» **The task**: Return all the lines below exactly as written. Drop every picture.

Data for analysis section start

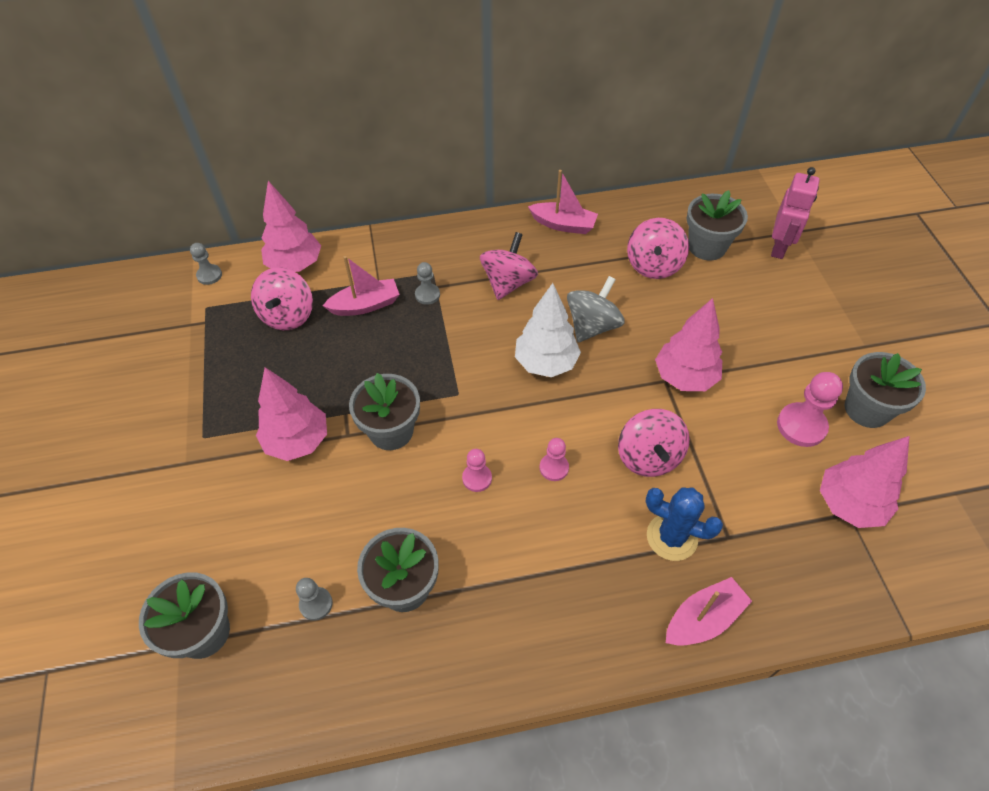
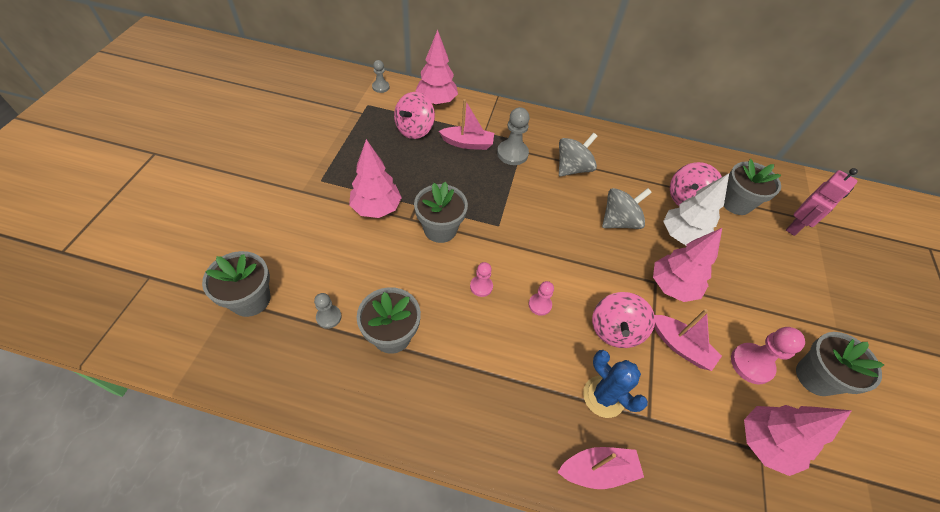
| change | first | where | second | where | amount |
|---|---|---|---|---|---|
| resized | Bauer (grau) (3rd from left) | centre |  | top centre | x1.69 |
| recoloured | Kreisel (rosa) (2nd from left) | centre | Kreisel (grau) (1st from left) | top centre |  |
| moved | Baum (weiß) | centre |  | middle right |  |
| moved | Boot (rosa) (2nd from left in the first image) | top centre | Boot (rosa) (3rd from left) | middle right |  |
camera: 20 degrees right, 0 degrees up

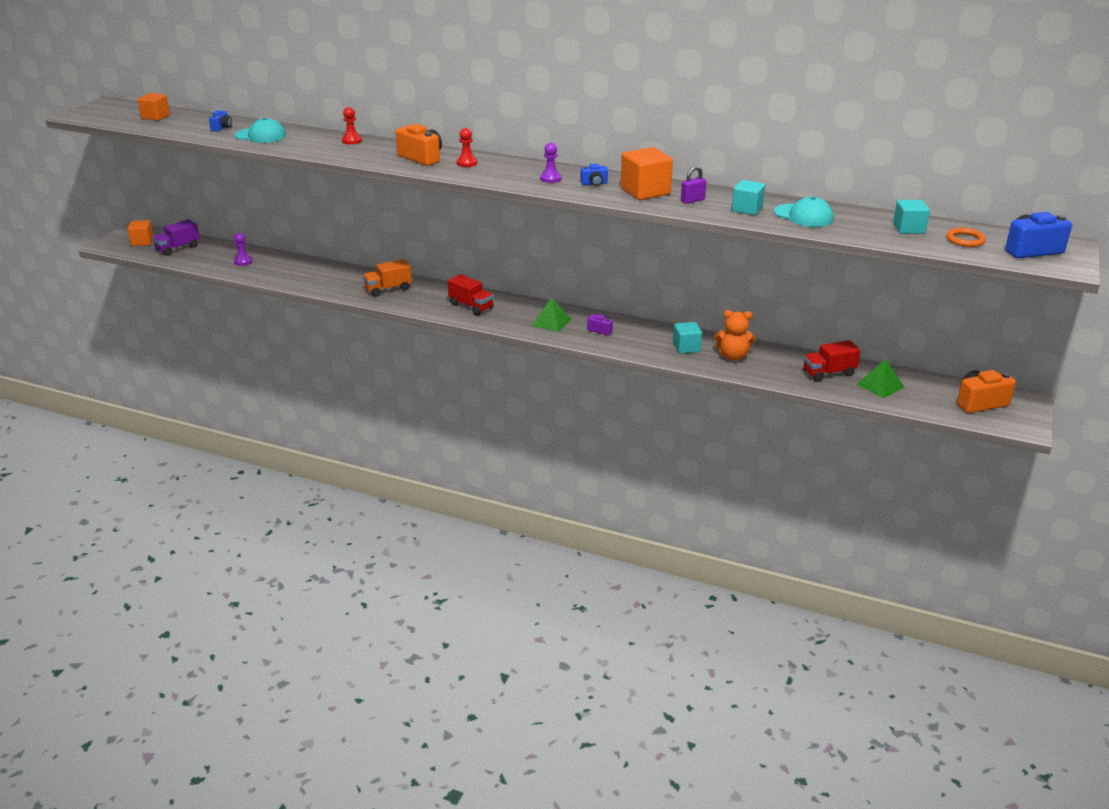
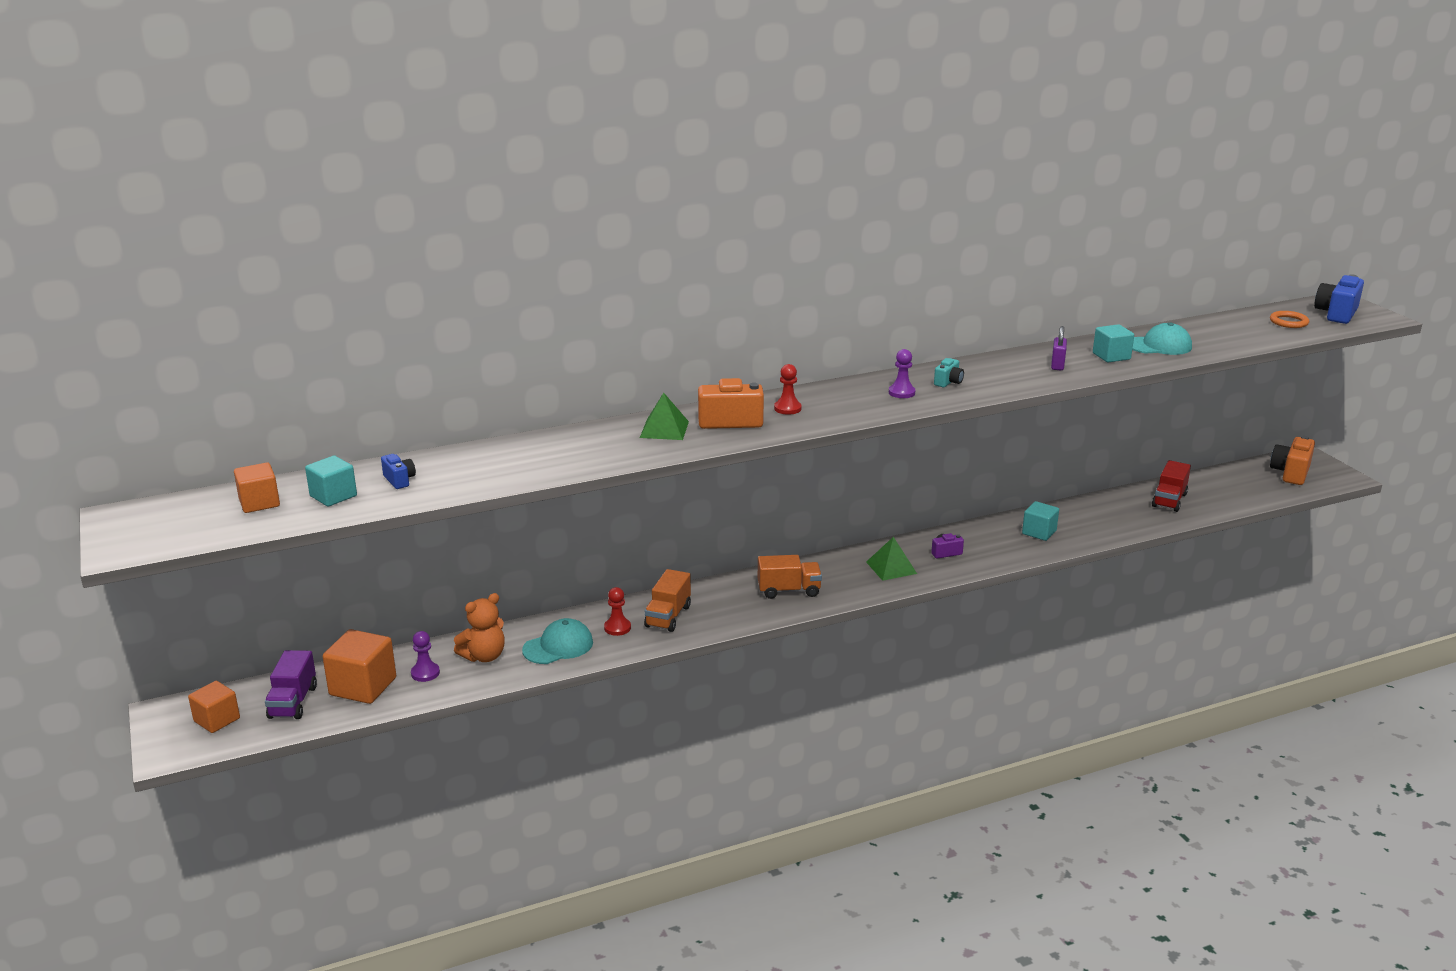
| change | first | where | second | where | amount |
|---|---|---|---|---|---|
| moved | Kappe (türkis) (1st from left) | top left |  | centre |  |
| moved | Bauer (rot) (1st from left) | top left |  | centre |  |
| recoloured | Lastwagen (rot) (1st from left) | centre | Lastwagen (orange) (2nd from left) | centre |  |
| recoloured | Kamera (blau) (2nd from left) | top centre | Kamera (türkis) | centre |  |
| moved | Kubus (orange) (3rd from left) | top centre |  | bottom left |  |
| moved | Teddybär (orange) | centre |  | middle left |  |
| moved | Pyramide (grün) (2nd from left in the first image) | middle right | Pyramide (grün) (1st from left) | centre |  |
| moved | Kubus (türkis) (3rd from left in the first image) | top right | Kubus (türkis) (1st from left) | middle left |  |
camera: 45 degrees left, 5 degrees down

Data for analysis section end

» **Output of the task**:
| change | first | where | second | where | amount |
|---|---|---|---|---|---|
| resized | Bauer (grau) (3rd from left) | centre |  | top centre | x1.69 |
| recoloured | Kreisel (rosa) (2nd from left) | centre | Kreisel (grau) (1st from left) | top centre |  |
| moved | Baum (weiß) | centre |  | middle right |  |
| moved | Boot (rosa) (2nd from left in the first image) | top centre | Boot (rosa) (3rd from left) | middle right |  |
camera: 20 degrees right, 0 degrees up

| change | first | where | second | where | amount |
|---|---|---|---|---|---|
| moved | Kappe (türkis) (1st from left) | top left |  | centre |  |
| moved | Bauer (rot) (1st from left) | top left |  | centre |  |
| recoloured | Lastwagen (rot) (1st from left) | centre | Lastwagen (orange) (2nd from left) | centre |  |
| recoloured | Kamera (blau) (2nd from left) | top centre | Kamera (türkis) | centre |  |
| moved | Kubus (orange) (3rd from left) | top centre |  | bottom left |  |
| moved | Teddybär (orange) | centre |  | middle left |  |
| moved | Pyramide (grün) (2nd from left in the first image) | middle right | Pyramide (grün) (1st from left) | centre |  |
| moved | Kubus (türkis) (3rd from left in the first image) | top right | Kubus (türkis) (1st from left) | middle left |  |
camera: 45 degrees left, 5 degrees down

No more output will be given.